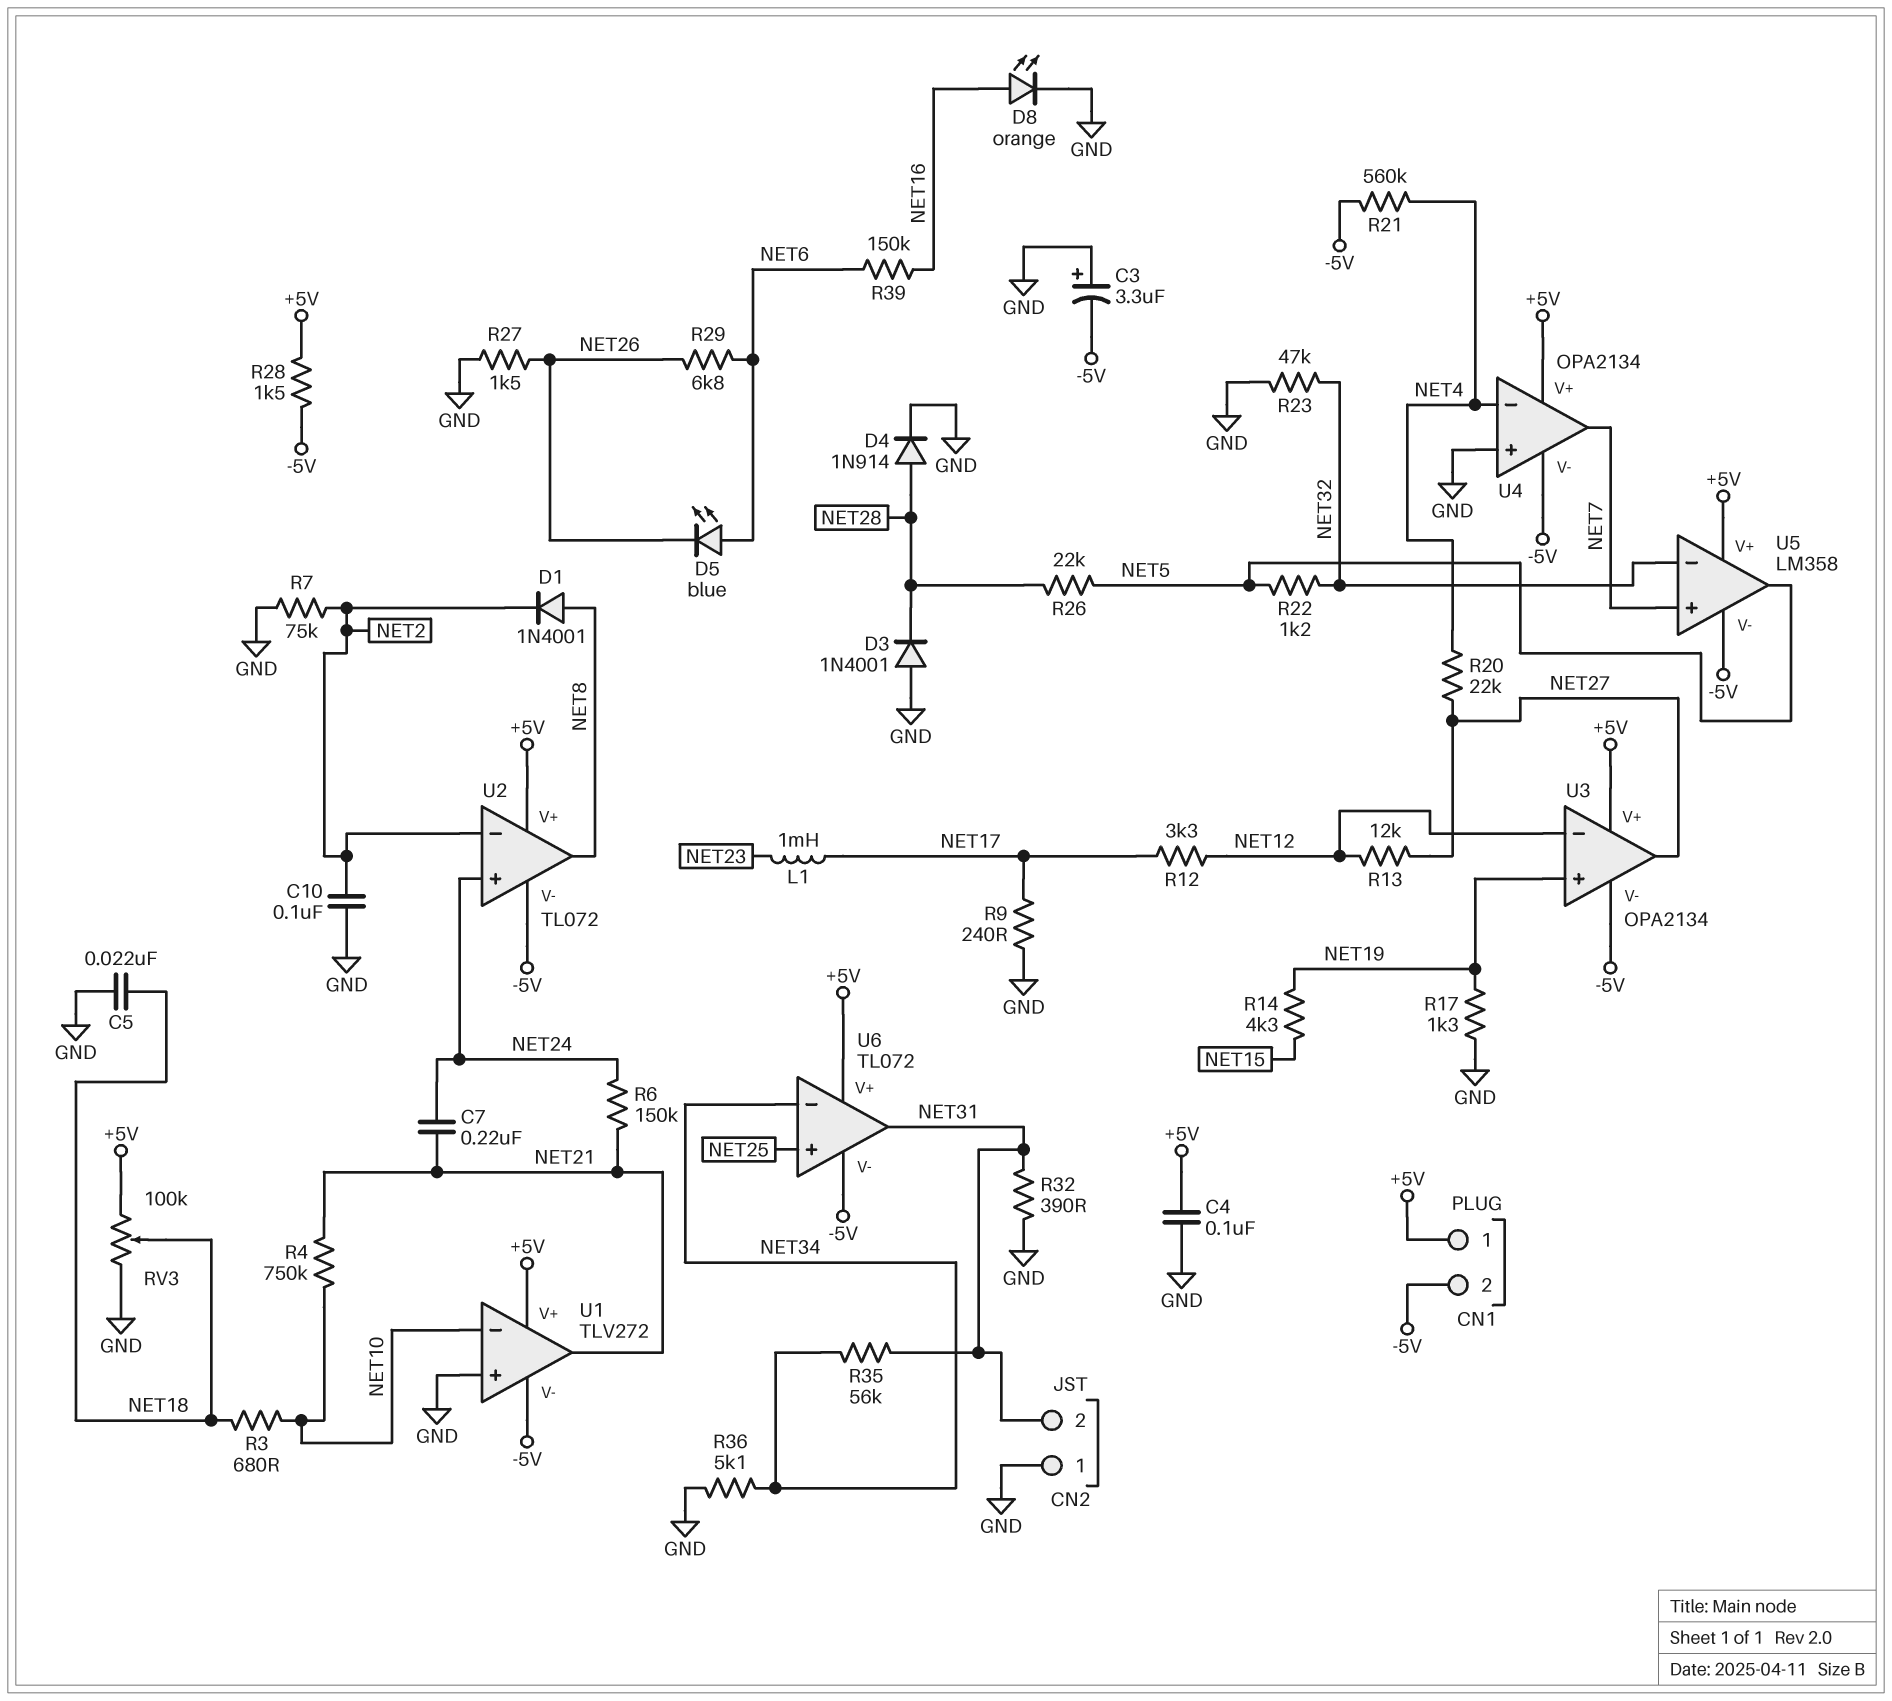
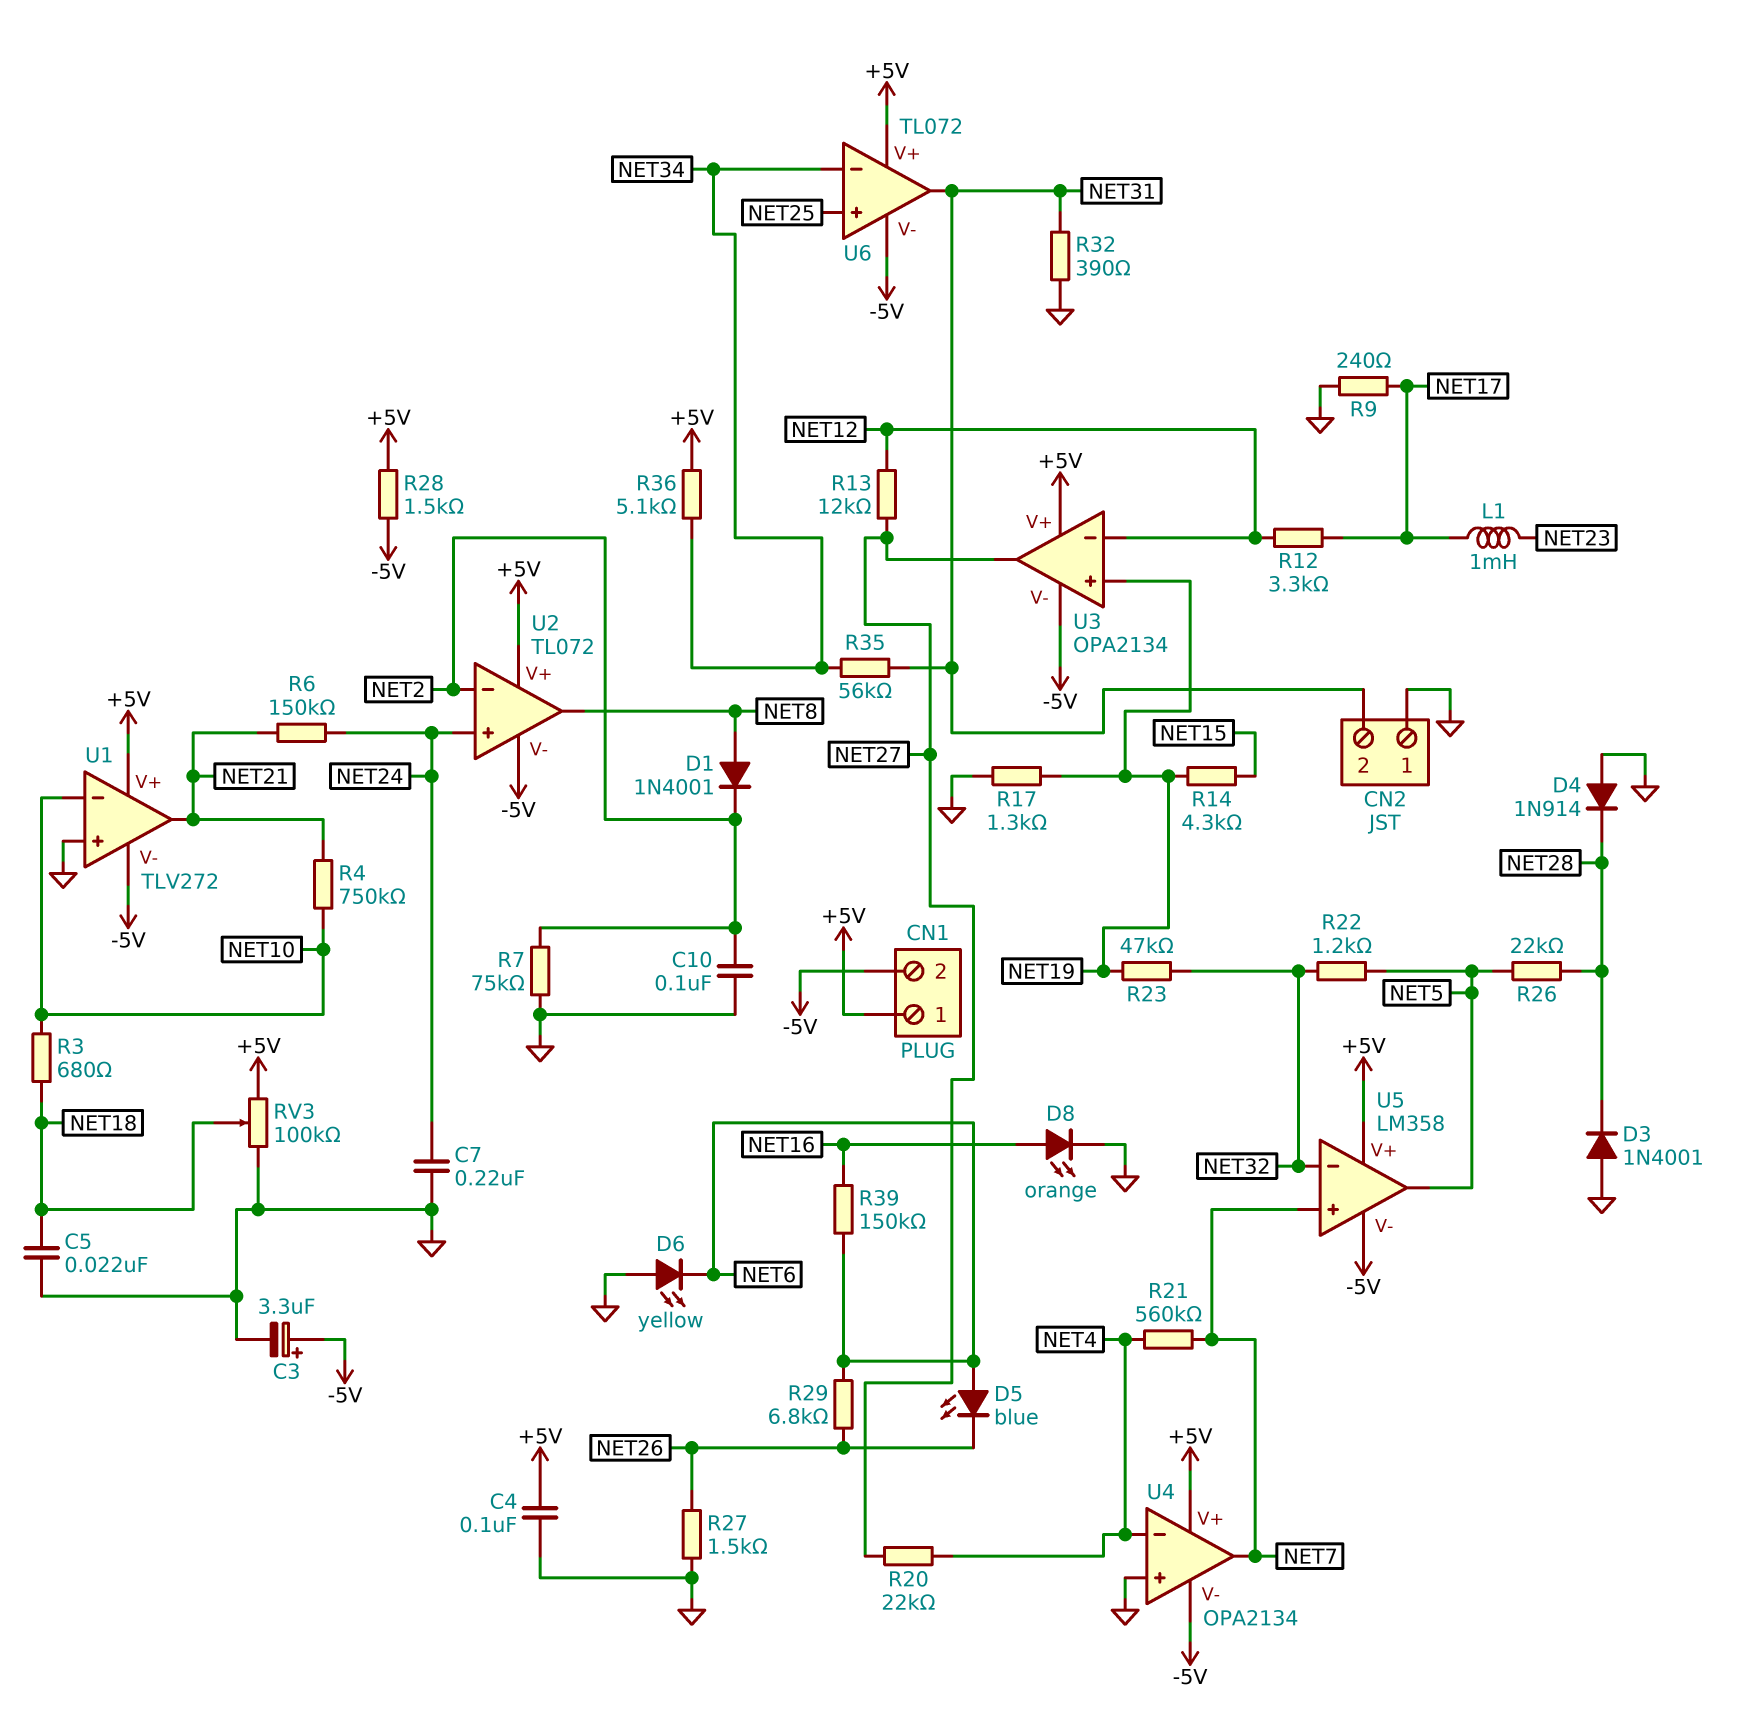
C3: 3.3uF (plus GND, minus -5V) -> 3.3uF (plus -5V, minus GND)
C7: 220nF (NET21, NET24) -> 220nF (GND, NET24)
D4: diode 1N914 (A NET28, K GND) -> diode 1N914 (A GND, K NET28)
D6: none -> LED yellow (A GND, K NET6)
R21: 560k (-5V, NET4) -> 560k (NET4, NET7)
R23: 47k (GND, NET32) -> 47k (NET19, NET32)
R36: 5.1k (GND, NET34) -> 5.1k (+5V, NET34)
# # #
_EXERCISE DIRECTIONS:_ Copy out the line containing "R21: 560k (-5V, NET4) -> 560k (NET4, NET7)", then every line after it through the end of the listing, exactly and with nothing else.

_OUTPUT BELOW:_
R21: 560k (-5V, NET4) -> 560k (NET4, NET7)
R23: 47k (GND, NET32) -> 47k (NET19, NET32)
R36: 5.1k (GND, NET34) -> 5.1k (+5V, NET34)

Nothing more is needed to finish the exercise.